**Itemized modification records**
★ ★ ★ ★
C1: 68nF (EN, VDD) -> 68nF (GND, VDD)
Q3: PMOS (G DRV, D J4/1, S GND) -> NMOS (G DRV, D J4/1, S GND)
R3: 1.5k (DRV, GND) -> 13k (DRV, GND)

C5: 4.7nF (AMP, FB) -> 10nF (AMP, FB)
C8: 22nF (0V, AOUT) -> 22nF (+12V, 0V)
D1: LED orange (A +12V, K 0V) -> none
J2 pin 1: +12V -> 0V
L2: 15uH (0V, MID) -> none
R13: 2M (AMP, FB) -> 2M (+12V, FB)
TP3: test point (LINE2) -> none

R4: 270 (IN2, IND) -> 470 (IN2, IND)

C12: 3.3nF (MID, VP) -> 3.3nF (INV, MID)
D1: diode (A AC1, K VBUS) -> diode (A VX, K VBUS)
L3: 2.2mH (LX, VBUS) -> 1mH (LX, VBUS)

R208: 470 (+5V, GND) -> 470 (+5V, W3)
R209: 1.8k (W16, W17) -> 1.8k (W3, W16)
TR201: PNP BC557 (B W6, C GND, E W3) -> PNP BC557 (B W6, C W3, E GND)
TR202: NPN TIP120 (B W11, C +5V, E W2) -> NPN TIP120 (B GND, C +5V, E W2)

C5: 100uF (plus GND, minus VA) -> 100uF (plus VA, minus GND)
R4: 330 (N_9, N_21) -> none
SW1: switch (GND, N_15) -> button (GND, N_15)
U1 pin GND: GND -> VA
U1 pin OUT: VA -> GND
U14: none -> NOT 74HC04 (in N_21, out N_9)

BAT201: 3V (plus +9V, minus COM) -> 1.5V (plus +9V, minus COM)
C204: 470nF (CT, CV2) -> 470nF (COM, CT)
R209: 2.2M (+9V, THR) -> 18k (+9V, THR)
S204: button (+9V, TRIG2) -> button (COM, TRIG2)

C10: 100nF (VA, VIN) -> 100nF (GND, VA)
★ ★ ★ ★
Using the exact wording, transcribe all the records above.

**SOLUTION TO THE EXERCISE**
C1: 68nF (EN, VDD) -> 68nF (GND, VDD)
Q3: PMOS (G DRV, D J4/1, S GND) -> NMOS (G DRV, D J4/1, S GND)
R3: 1.5k (DRV, GND) -> 13k (DRV, GND)

C5: 4.7nF (AMP, FB) -> 10nF (AMP, FB)
C8: 22nF (0V, AOUT) -> 22nF (+12V, 0V)
D1: LED orange (A +12V, K 0V) -> none
J2 pin 1: +12V -> 0V
L2: 15uH (0V, MID) -> none
R13: 2M (AMP, FB) -> 2M (+12V, FB)
TP3: test point (LINE2) -> none

R4: 270 (IN2, IND) -> 470 (IN2, IND)

C12: 3.3nF (MID, VP) -> 3.3nF (INV, MID)
D1: diode (A AC1, K VBUS) -> diode (A VX, K VBUS)
L3: 2.2mH (LX, VBUS) -> 1mH (LX, VBUS)

R208: 470 (+5V, GND) -> 470 (+5V, W3)
R209: 1.8k (W16, W17) -> 1.8k (W3, W16)
TR201: PNP BC557 (B W6, C GND, E W3) -> PNP BC557 (B W6, C W3, E GND)
TR202: NPN TIP120 (B W11, C +5V, E W2) -> NPN TIP120 (B GND, C +5V, E W2)

C5: 100uF (plus GND, minus VA) -> 100uF (plus VA, minus GND)
R4: 330 (N_9, N_21) -> none
SW1: switch (GND, N_15) -> button (GND, N_15)
U1 pin GND: GND -> VA
U1 pin OUT: VA -> GND
U14: none -> NOT 74HC04 (in N_21, out N_9)

BAT201: 3V (plus +9V, minus COM) -> 1.5V (plus +9V, minus COM)
C204: 470nF (CT, CV2) -> 470nF (COM, CT)
R209: 2.2M (+9V, THR) -> 18k (+9V, THR)
S204: button (+9V, TRIG2) -> button (COM, TRIG2)

C10: 100nF (VA, VIN) -> 100nF (GND, VA)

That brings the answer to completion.